#### Short problem:
Write out every one of the following lines word for word, with no changes.

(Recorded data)
━━━━━━

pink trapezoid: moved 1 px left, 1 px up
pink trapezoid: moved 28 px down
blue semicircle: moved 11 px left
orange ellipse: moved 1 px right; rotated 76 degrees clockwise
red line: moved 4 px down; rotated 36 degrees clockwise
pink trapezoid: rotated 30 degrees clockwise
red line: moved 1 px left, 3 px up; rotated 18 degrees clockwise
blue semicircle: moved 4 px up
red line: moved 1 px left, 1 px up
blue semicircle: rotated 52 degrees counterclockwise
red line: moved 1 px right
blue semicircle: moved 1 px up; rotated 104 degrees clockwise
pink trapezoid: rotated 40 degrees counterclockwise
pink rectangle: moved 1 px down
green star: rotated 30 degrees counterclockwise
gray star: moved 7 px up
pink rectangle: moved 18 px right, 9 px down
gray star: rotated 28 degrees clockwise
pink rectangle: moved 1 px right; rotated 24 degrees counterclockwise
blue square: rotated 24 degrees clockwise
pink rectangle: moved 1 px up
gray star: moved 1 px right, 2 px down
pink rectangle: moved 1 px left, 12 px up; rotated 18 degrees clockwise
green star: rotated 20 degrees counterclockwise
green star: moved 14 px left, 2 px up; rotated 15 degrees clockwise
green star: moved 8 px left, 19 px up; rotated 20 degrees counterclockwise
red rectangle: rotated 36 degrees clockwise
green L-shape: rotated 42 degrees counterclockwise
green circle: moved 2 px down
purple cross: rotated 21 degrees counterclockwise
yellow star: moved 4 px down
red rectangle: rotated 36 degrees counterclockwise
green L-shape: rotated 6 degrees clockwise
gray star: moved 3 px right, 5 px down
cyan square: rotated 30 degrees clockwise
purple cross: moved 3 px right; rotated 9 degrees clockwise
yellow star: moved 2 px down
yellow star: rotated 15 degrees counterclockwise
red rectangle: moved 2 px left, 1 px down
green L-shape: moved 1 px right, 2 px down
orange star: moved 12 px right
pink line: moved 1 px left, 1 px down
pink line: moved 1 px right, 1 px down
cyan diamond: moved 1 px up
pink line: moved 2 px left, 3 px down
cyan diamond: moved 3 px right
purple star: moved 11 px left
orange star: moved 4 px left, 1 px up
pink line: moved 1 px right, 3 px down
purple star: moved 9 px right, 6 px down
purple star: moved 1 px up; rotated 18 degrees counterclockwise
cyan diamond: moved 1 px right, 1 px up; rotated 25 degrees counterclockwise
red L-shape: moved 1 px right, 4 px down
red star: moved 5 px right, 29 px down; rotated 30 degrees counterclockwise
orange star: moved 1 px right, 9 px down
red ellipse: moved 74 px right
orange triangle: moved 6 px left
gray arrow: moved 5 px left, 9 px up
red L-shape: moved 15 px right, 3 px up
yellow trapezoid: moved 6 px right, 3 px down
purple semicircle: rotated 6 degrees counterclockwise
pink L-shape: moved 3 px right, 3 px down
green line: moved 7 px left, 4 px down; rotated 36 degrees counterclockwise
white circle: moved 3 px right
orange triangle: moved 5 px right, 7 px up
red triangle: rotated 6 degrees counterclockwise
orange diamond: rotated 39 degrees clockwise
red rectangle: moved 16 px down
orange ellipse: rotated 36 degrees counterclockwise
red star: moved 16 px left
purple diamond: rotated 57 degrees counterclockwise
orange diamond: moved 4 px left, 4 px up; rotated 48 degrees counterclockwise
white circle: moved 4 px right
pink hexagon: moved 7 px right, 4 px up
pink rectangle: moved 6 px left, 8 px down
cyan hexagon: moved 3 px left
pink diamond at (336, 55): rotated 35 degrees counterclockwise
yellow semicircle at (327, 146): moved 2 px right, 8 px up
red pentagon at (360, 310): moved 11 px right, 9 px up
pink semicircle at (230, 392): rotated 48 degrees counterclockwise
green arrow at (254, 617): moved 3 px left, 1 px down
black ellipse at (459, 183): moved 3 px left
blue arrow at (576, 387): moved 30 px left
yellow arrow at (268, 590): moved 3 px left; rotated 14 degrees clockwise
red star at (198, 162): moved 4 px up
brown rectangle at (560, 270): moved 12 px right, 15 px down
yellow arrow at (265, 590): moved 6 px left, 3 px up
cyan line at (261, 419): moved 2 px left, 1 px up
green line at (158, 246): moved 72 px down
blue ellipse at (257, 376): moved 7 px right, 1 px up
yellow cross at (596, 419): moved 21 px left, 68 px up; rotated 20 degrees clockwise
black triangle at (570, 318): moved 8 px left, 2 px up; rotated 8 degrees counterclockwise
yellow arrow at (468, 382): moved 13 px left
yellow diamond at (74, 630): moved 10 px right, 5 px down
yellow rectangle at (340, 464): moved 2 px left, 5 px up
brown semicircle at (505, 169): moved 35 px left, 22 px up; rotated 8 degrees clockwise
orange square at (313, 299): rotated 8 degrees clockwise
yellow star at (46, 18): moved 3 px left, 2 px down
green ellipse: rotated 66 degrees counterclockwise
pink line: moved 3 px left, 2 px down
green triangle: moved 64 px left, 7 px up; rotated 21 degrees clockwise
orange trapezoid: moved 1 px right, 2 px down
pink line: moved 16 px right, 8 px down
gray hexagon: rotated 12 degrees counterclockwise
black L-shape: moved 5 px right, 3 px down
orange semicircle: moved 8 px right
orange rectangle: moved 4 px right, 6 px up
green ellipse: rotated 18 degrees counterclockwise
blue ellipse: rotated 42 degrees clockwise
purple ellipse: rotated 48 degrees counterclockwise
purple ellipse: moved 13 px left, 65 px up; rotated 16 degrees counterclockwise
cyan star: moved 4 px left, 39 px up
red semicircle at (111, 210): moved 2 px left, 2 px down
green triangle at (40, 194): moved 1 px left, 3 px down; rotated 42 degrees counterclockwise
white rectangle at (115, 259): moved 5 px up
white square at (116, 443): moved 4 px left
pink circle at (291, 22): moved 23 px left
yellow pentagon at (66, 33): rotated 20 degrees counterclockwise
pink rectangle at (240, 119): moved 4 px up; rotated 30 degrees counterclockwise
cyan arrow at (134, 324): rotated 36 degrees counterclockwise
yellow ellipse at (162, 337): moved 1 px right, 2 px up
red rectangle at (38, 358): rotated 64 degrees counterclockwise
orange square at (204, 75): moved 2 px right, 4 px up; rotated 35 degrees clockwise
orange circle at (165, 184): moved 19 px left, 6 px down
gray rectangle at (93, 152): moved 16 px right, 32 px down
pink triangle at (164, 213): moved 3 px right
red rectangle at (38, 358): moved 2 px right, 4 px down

━━━━━━

#### Answer below:
pink trapezoid: moved 1 px left, 1 px up
pink trapezoid: moved 28 px down
blue semicircle: moved 11 px left
orange ellipse: moved 1 px right; rotated 76 degrees clockwise
red line: moved 4 px down; rotated 36 degrees clockwise
pink trapezoid: rotated 30 degrees clockwise
red line: moved 1 px left, 3 px up; rotated 18 degrees clockwise
blue semicircle: moved 4 px up
red line: moved 1 px left, 1 px up
blue semicircle: rotated 52 degrees counterclockwise
red line: moved 1 px right
blue semicircle: moved 1 px up; rotated 104 degrees clockwise
pink trapezoid: rotated 40 degrees counterclockwise
pink rectangle: moved 1 px down
green star: rotated 30 degrees counterclockwise
gray star: moved 7 px up
pink rectangle: moved 18 px right, 9 px down
gray star: rotated 28 degrees clockwise
pink rectangle: moved 1 px right; rotated 24 degrees counterclockwise
blue square: rotated 24 degrees clockwise
pink rectangle: moved 1 px up
gray star: moved 1 px right, 2 px down
pink rectangle: moved 1 px left, 12 px up; rotated 18 degrees clockwise
green star: rotated 20 degrees counterclockwise
green star: moved 14 px left, 2 px up; rotated 15 degrees clockwise
green star: moved 8 px left, 19 px up; rotated 20 degrees counterclockwise
red rectangle: rotated 36 degrees clockwise
green L-shape: rotated 42 degrees counterclockwise
green circle: moved 2 px down
purple cross: rotated 21 degrees counterclockwise
yellow star: moved 4 px down
red rectangle: rotated 36 degrees counterclockwise
green L-shape: rotated 6 degrees clockwise
gray star: moved 3 px right, 5 px down
cyan square: rotated 30 degrees clockwise
purple cross: moved 3 px right; rotated 9 degrees clockwise
yellow star: moved 2 px down
yellow star: rotated 15 degrees counterclockwise
red rectangle: moved 2 px left, 1 px down
green L-shape: moved 1 px right, 2 px down
orange star: moved 12 px right
pink line: moved 1 px left, 1 px down
pink line: moved 1 px right, 1 px down
cyan diamond: moved 1 px up
pink line: moved 2 px left, 3 px down
cyan diamond: moved 3 px right
purple star: moved 11 px left
orange star: moved 4 px left, 1 px up
pink line: moved 1 px right, 3 px down
purple star: moved 9 px right, 6 px down
purple star: moved 1 px up; rotated 18 degrees counterclockwise
cyan diamond: moved 1 px right, 1 px up; rotated 25 degrees counterclockwise
red L-shape: moved 1 px right, 4 px down
red star: moved 5 px right, 29 px down; rotated 30 degrees counterclockwise
orange star: moved 1 px right, 9 px down
red ellipse: moved 74 px right
orange triangle: moved 6 px left
gray arrow: moved 5 px left, 9 px up
red L-shape: moved 15 px right, 3 px up
yellow trapezoid: moved 6 px right, 3 px down
purple semicircle: rotated 6 degrees counterclockwise
pink L-shape: moved 3 px right, 3 px down
green line: moved 7 px left, 4 px down; rotated 36 degrees counterclockwise
white circle: moved 3 px right
orange triangle: moved 5 px right, 7 px up
red triangle: rotated 6 degrees counterclockwise
orange diamond: rotated 39 degrees clockwise
red rectangle: moved 16 px down
orange ellipse: rotated 36 degrees counterclockwise
red star: moved 16 px left
purple diamond: rotated 57 degrees counterclockwise
orange diamond: moved 4 px left, 4 px up; rotated 48 degrees counterclockwise
white circle: moved 4 px right
pink hexagon: moved 7 px right, 4 px up
pink rectangle: moved 6 px left, 8 px down
cyan hexagon: moved 3 px left
pink diamond at (336, 55): rotated 35 degrees counterclockwise
yellow semicircle at (327, 146): moved 2 px right, 8 px up
red pentagon at (360, 310): moved 11 px right, 9 px up
pink semicircle at (230, 392): rotated 48 degrees counterclockwise
green arrow at (254, 617): moved 3 px left, 1 px down
black ellipse at (459, 183): moved 3 px left
blue arrow at (576, 387): moved 30 px left
yellow arrow at (268, 590): moved 3 px left; rotated 14 degrees clockwise
red star at (198, 162): moved 4 px up
brown rectangle at (560, 270): moved 12 px right, 15 px down
yellow arrow at (265, 590): moved 6 px left, 3 px up
cyan line at (261, 419): moved 2 px left, 1 px up
green line at (158, 246): moved 72 px down
blue ellipse at (257, 376): moved 7 px right, 1 px up
yellow cross at (596, 419): moved 21 px left, 68 px up; rotated 20 degrees clockwise
black triangle at (570, 318): moved 8 px left, 2 px up; rotated 8 degrees counterclockwise
yellow arrow at (468, 382): moved 13 px left
yellow diamond at (74, 630): moved 10 px right, 5 px down
yellow rectangle at (340, 464): moved 2 px left, 5 px up
brown semicircle at (505, 169): moved 35 px left, 22 px up; rotated 8 degrees clockwise
orange square at (313, 299): rotated 8 degrees clockwise
yellow star at (46, 18): moved 3 px left, 2 px down
green ellipse: rotated 66 degrees counterclockwise
pink line: moved 3 px left, 2 px down
green triangle: moved 64 px left, 7 px up; rotated 21 degrees clockwise
orange trapezoid: moved 1 px right, 2 px down
pink line: moved 16 px right, 8 px down
gray hexagon: rotated 12 degrees counterclockwise
black L-shape: moved 5 px right, 3 px down
orange semicircle: moved 8 px right
orange rectangle: moved 4 px right, 6 px up
green ellipse: rotated 18 degrees counterclockwise
blue ellipse: rotated 42 degrees clockwise
purple ellipse: rotated 48 degrees counterclockwise
purple ellipse: moved 13 px left, 65 px up; rotated 16 degrees counterclockwise
cyan star: moved 4 px left, 39 px up
red semicircle at (111, 210): moved 2 px left, 2 px down
green triangle at (40, 194): moved 1 px left, 3 px down; rotated 42 degrees counterclockwise
white rectangle at (115, 259): moved 5 px up
white square at (116, 443): moved 4 px left
pink circle at (291, 22): moved 23 px left
yellow pentagon at (66, 33): rotated 20 degrees counterclockwise
pink rectangle at (240, 119): moved 4 px up; rotated 30 degrees counterclockwise
cyan arrow at (134, 324): rotated 36 degrees counterclockwise
yellow ellipse at (162, 337): moved 1 px right, 2 px up
red rectangle at (38, 358): rotated 64 degrees counterclockwise
orange square at (204, 75): moved 2 px right, 4 px up; rotated 35 degrees clockwise
orange circle at (165, 184): moved 19 px left, 6 px down
gray rectangle at (93, 152): moved 16 px right, 32 px down
pink triangle at (164, 213): moved 3 px right
red rectangle at (38, 358): moved 2 px right, 4 px down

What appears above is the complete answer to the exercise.